>>>

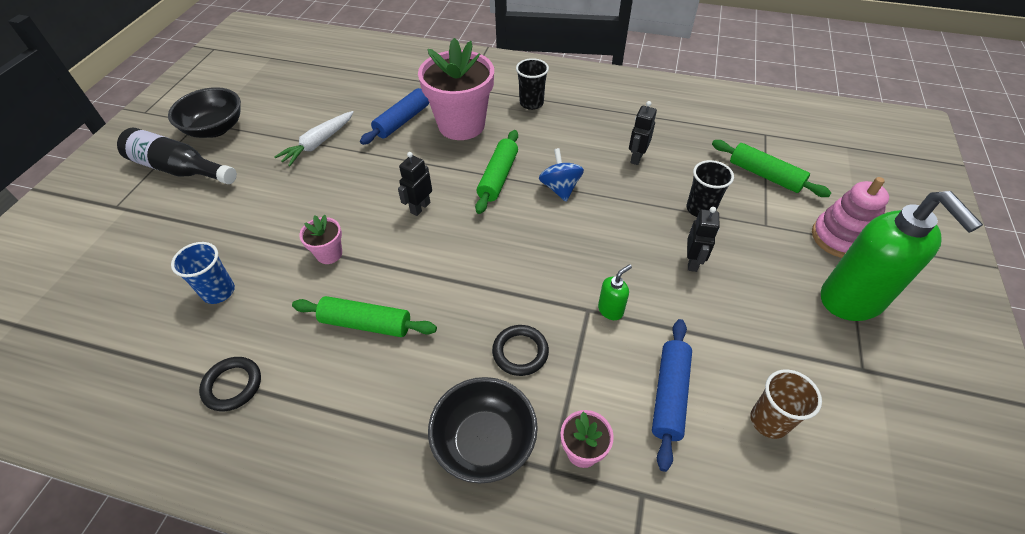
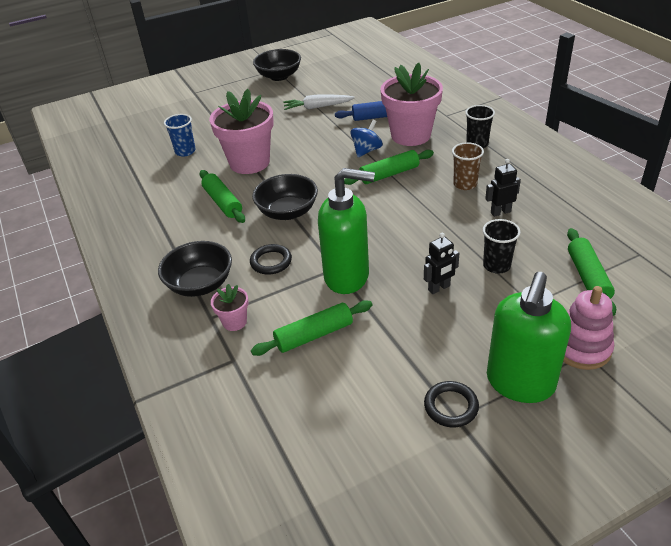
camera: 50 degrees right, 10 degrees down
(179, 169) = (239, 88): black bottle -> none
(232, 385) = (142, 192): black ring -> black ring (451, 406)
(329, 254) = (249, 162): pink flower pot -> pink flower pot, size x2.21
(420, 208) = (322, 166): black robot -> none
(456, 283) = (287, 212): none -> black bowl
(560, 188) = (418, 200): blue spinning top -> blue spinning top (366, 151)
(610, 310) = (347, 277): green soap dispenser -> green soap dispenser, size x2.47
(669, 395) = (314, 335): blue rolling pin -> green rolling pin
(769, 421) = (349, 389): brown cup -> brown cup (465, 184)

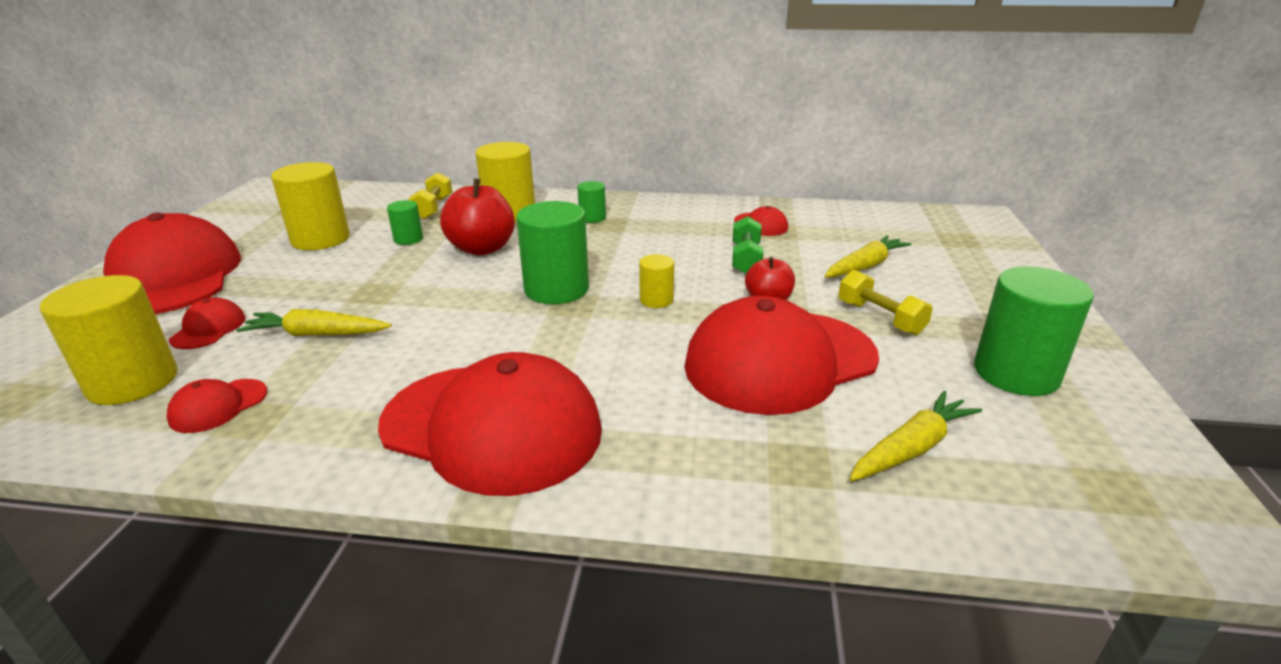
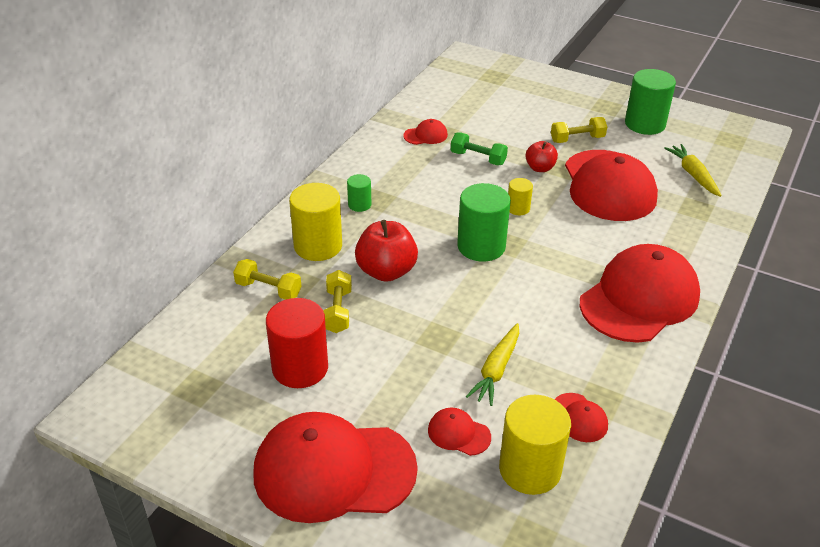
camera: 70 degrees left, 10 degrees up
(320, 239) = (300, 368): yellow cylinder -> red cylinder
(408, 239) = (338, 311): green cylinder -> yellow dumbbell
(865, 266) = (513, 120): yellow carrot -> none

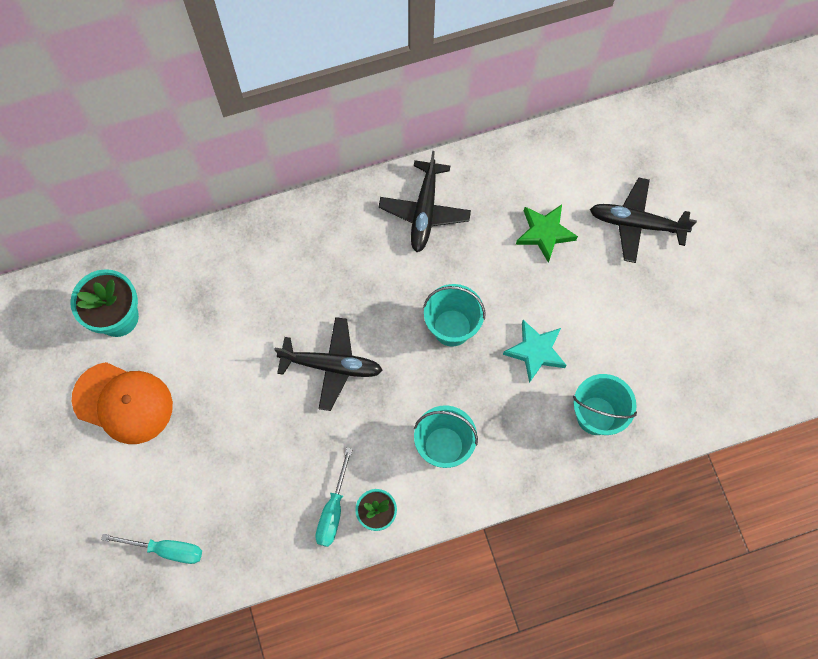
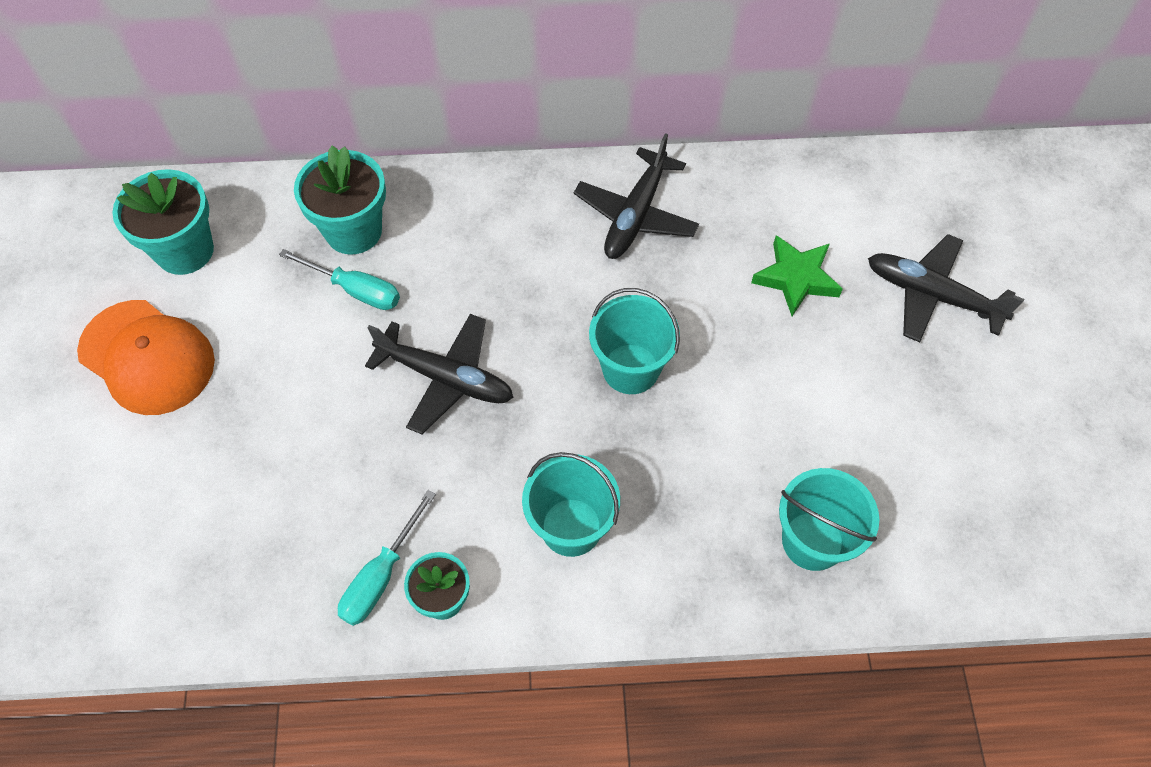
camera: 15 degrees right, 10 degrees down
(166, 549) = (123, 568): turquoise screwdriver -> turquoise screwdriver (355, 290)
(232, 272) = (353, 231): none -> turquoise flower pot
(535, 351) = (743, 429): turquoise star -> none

<<<
>>>

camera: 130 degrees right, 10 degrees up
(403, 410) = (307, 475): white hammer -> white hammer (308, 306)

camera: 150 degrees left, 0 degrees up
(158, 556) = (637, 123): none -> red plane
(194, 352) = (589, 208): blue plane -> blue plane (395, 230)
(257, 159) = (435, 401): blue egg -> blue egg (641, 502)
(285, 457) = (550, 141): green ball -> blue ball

<<<
>>>

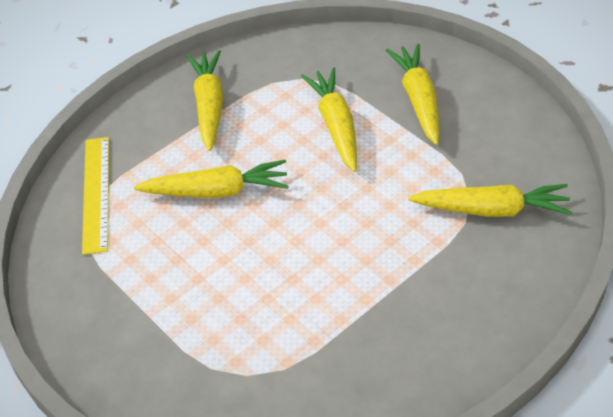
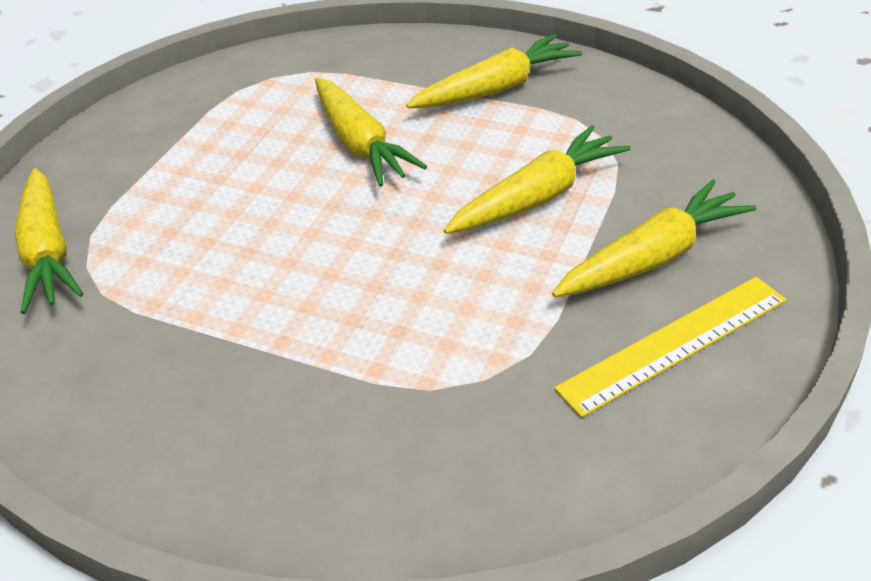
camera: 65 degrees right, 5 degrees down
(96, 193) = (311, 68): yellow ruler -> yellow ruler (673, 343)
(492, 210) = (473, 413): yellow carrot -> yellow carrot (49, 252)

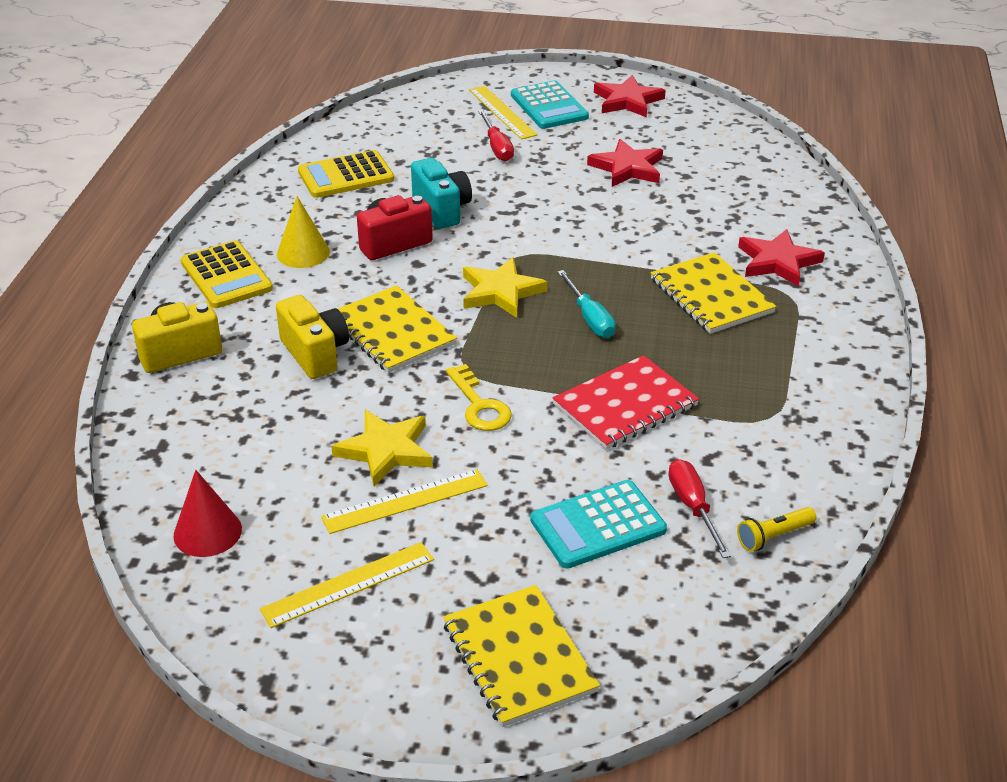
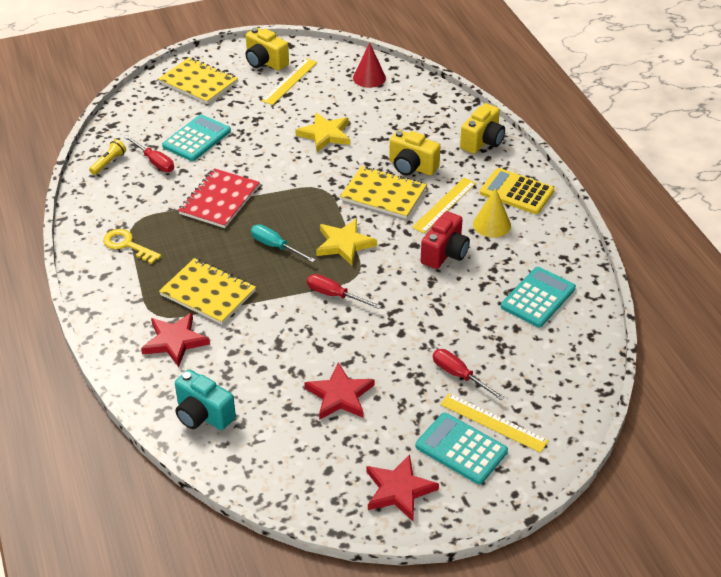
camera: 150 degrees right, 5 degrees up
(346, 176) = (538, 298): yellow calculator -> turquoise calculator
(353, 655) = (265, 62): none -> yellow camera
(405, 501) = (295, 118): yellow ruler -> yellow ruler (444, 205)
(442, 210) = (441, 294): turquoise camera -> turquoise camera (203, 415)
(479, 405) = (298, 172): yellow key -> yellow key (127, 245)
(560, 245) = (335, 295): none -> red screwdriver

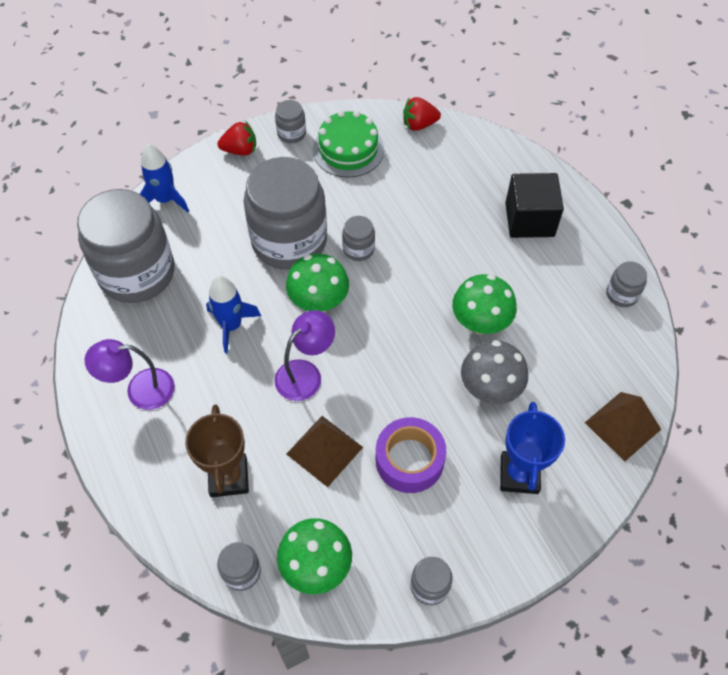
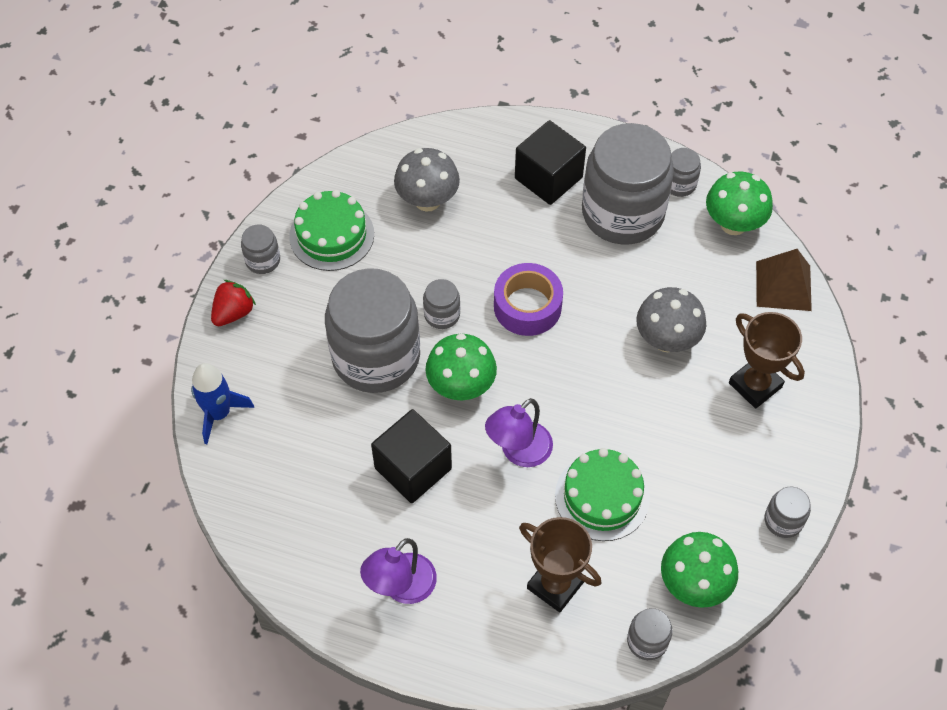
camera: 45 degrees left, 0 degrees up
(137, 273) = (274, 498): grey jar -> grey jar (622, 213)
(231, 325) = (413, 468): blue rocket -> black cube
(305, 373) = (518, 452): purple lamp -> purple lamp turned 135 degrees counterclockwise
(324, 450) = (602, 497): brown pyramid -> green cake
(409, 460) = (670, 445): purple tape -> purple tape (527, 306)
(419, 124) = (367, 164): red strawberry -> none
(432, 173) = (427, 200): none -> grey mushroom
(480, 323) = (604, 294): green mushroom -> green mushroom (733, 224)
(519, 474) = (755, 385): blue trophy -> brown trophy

<<<

» **PROBLEM TO WORK ON**
In the material above, which lines fall between the one holding "(232, 385) = (142, 192): black" and the one holding "(535, 351) = (743, 429): turquoise", inclusive? Print exactly those, with the pictures left out.

» **EXERCISE RESPONSE**
(232, 385) = (142, 192): black ring -> black ring (451, 406)
(329, 254) = (249, 162): pink flower pot -> pink flower pot, size x2.21
(420, 208) = (322, 166): black robot -> none
(456, 283) = (287, 212): none -> black bowl
(560, 188) = (418, 200): blue spinning top -> blue spinning top (366, 151)
(610, 310) = (347, 277): green soap dispenser -> green soap dispenser, size x2.47
(669, 395) = (314, 335): blue rolling pin -> green rolling pin
(769, 421) = (349, 389): brown cup -> brown cup (465, 184)

camera: 70 degrees left, 10 degrees up
(320, 239) = (300, 368): yellow cylinder -> red cylinder
(408, 239) = (338, 311): green cylinder -> yellow dumbbell
(865, 266) = (513, 120): yellow carrot -> none

camera: 15 degrees right, 10 degrees down
(166, 549) = (123, 568): turquoise screwdriver -> turquoise screwdriver (355, 290)
(232, 272) = (353, 231): none -> turquoise flower pot
(535, 351) = (743, 429): turquoise star -> none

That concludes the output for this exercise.